● TASK INSTRUCTIONS:
Extract the stretch of lines that starts at the line with "FAN: AOD4184 -> IRF520" and ends at the last line of the data below. Give it exactly, without pictures.

═════ PROVIDED INFORMATION

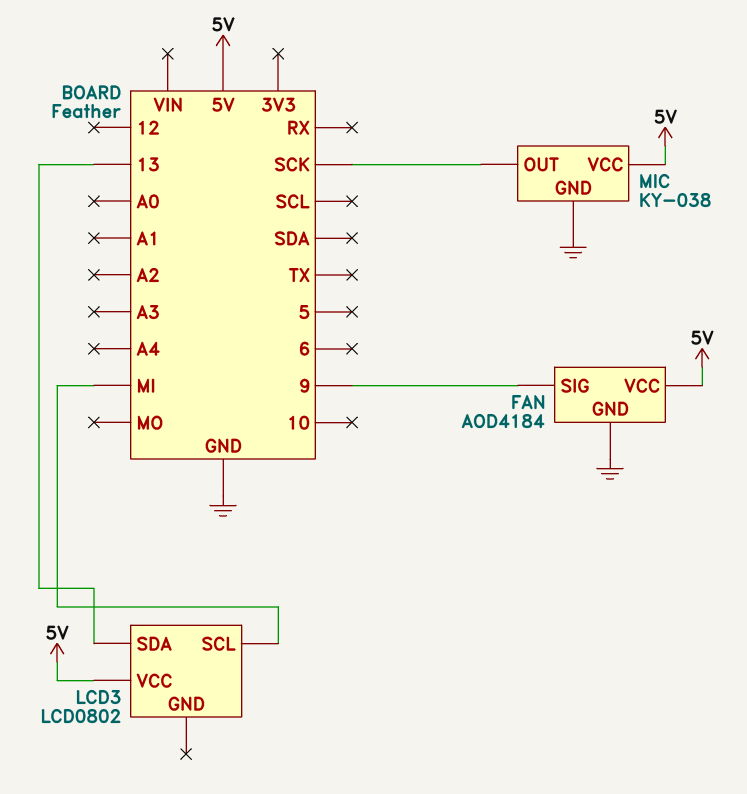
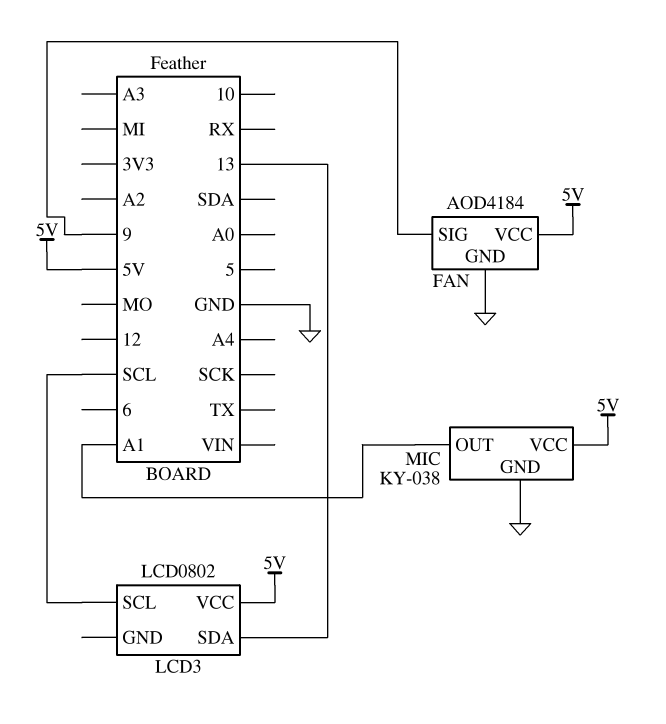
LCD3 pin SCL: MI -> SCL
MIC pin OUT: SCK -> A1

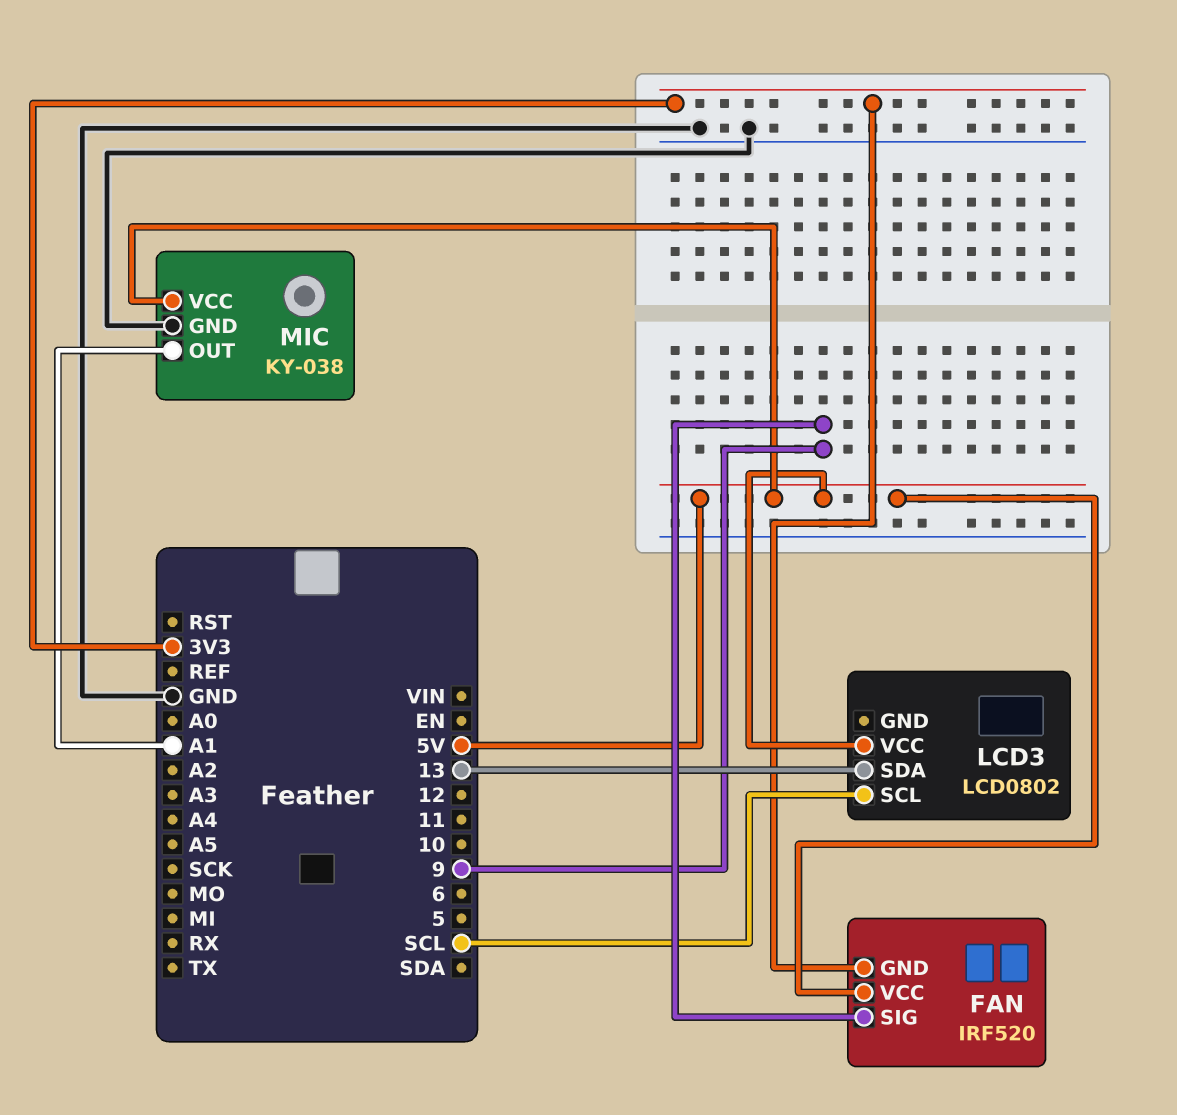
FAN: AOD4184 -> IRF520
FAN pin GND: GND -> 3V3

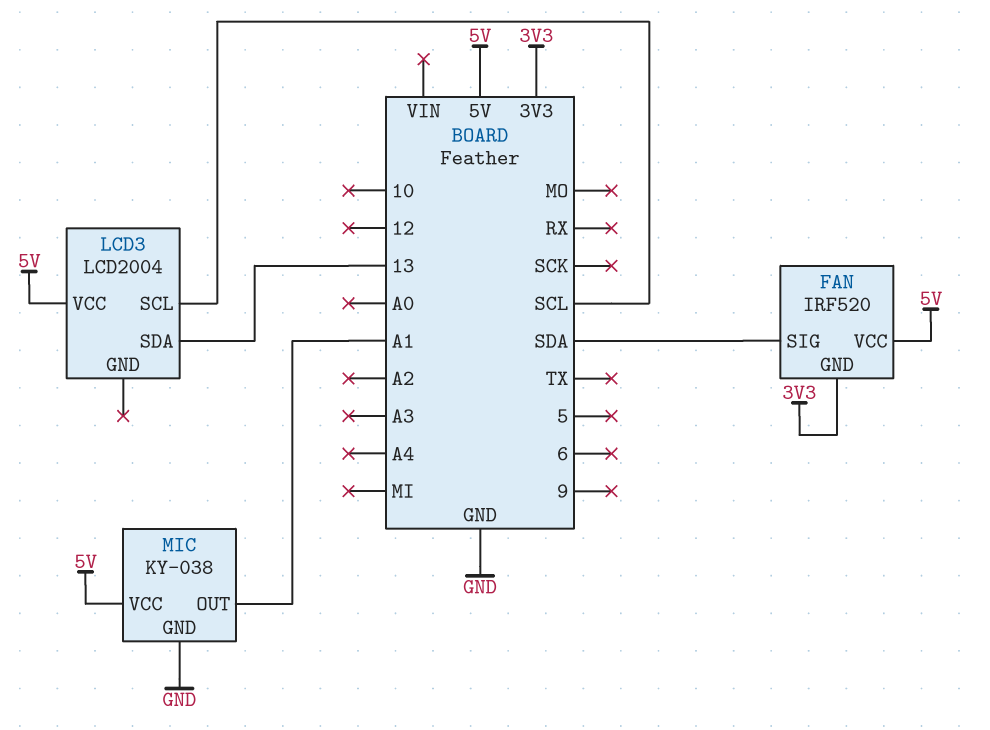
FAN pin SIG: 9 -> SDA
LCD3: LCD0802 -> LCD2004

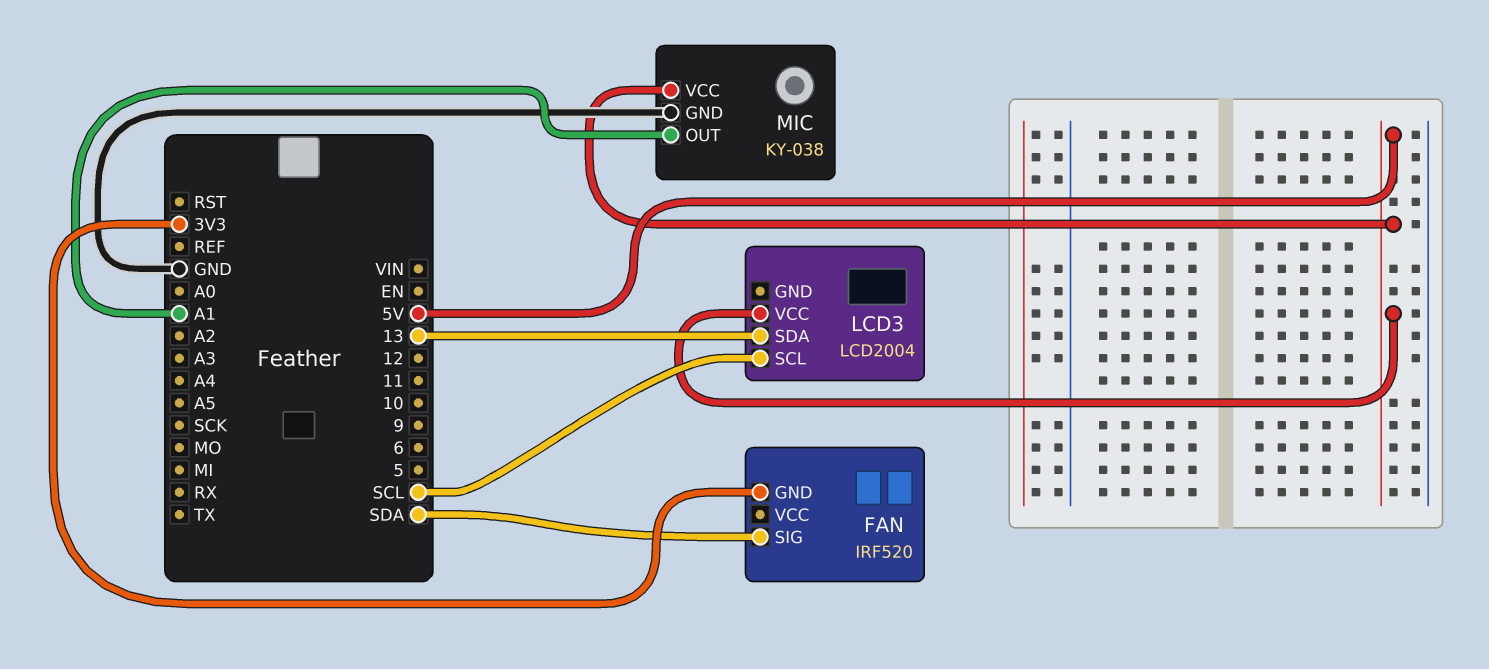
FAN pin VCC: 5V -> none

══════════

● COMPLETED EXERCISE:
FAN: AOD4184 -> IRF520
FAN pin GND: GND -> 3V3

FAN pin SIG: 9 -> SDA
LCD3: LCD0802 -> LCD2004

FAN pin VCC: 5V -> none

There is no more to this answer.